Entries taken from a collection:
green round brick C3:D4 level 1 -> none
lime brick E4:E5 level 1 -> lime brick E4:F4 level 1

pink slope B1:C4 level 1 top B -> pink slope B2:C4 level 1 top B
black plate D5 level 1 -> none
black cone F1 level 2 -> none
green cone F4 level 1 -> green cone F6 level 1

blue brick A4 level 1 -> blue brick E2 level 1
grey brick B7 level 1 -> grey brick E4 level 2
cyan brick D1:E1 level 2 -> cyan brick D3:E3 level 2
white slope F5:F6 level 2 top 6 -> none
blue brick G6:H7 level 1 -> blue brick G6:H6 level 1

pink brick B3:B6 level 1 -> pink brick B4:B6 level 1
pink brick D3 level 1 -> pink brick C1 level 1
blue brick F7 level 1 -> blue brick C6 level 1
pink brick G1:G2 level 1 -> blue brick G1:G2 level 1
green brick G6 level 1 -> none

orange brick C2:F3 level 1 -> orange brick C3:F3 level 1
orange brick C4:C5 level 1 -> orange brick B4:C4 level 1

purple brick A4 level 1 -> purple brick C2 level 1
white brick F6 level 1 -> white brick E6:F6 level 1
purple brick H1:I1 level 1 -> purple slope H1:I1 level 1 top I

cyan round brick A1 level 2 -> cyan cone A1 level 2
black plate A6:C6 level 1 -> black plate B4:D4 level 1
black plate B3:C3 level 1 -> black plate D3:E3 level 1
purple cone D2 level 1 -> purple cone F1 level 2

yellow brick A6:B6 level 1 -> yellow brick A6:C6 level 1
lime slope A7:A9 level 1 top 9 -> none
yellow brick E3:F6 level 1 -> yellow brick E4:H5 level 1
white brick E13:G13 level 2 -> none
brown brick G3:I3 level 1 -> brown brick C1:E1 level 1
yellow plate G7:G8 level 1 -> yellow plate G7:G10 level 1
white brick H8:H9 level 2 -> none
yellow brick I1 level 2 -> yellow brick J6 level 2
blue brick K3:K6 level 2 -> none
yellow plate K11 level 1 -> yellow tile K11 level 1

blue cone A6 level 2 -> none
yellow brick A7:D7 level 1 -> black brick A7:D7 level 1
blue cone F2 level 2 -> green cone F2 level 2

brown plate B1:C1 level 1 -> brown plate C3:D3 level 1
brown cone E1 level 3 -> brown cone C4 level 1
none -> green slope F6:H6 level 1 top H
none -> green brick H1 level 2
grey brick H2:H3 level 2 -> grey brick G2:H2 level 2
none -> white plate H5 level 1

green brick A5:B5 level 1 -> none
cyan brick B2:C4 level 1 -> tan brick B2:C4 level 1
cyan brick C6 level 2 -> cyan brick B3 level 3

» Problem statement
Copy out all of the data exactly, leaving nothing out.

» Written solution
green round brick C3:D4 level 1 -> none
lime brick E4:E5 level 1 -> lime brick E4:F4 level 1

pink slope B1:C4 level 1 top B -> pink slope B2:C4 level 1 top B
black plate D5 level 1 -> none
black cone F1 level 2 -> none
green cone F4 level 1 -> green cone F6 level 1

blue brick A4 level 1 -> blue brick E2 level 1
grey brick B7 level 1 -> grey brick E4 level 2
cyan brick D1:E1 level 2 -> cyan brick D3:E3 level 2
white slope F5:F6 level 2 top 6 -> none
blue brick G6:H7 level 1 -> blue brick G6:H6 level 1

pink brick B3:B6 level 1 -> pink brick B4:B6 level 1
pink brick D3 level 1 -> pink brick C1 level 1
blue brick F7 level 1 -> blue brick C6 level 1
pink brick G1:G2 level 1 -> blue brick G1:G2 level 1
green brick G6 level 1 -> none

orange brick C2:F3 level 1 -> orange brick C3:F3 level 1
orange brick C4:C5 level 1 -> orange brick B4:C4 level 1

purple brick A4 level 1 -> purple brick C2 level 1
white brick F6 level 1 -> white brick E6:F6 level 1
purple brick H1:I1 level 1 -> purple slope H1:I1 level 1 top I

cyan round brick A1 level 2 -> cyan cone A1 level 2
black plate A6:C6 level 1 -> black plate B4:D4 level 1
black plate B3:C3 level 1 -> black plate D3:E3 level 1
purple cone D2 level 1 -> purple cone F1 level 2

yellow brick A6:B6 level 1 -> yellow brick A6:C6 level 1
lime slope A7:A9 level 1 top 9 -> none
yellow brick E3:F6 level 1 -> yellow brick E4:H5 level 1
white brick E13:G13 level 2 -> none
brown brick G3:I3 level 1 -> brown brick C1:E1 level 1
yellow plate G7:G8 level 1 -> yellow plate G7:G10 level 1
white brick H8:H9 level 2 -> none
yellow brick I1 level 2 -> yellow brick J6 level 2
blue brick K3:K6 level 2 -> none
yellow plate K11 level 1 -> yellow tile K11 level 1

blue cone A6 level 2 -> none
yellow brick A7:D7 level 1 -> black brick A7:D7 level 1
blue cone F2 level 2 -> green cone F2 level 2

brown plate B1:C1 level 1 -> brown plate C3:D3 level 1
brown cone E1 level 3 -> brown cone C4 level 1
none -> green slope F6:H6 level 1 top H
none -> green brick H1 level 2
grey brick H2:H3 level 2 -> grey brick G2:H2 level 2
none -> white plate H5 level 1

green brick A5:B5 level 1 -> none
cyan brick B2:C4 level 1 -> tan brick B2:C4 level 1
cyan brick C6 level 2 -> cyan brick B3 level 3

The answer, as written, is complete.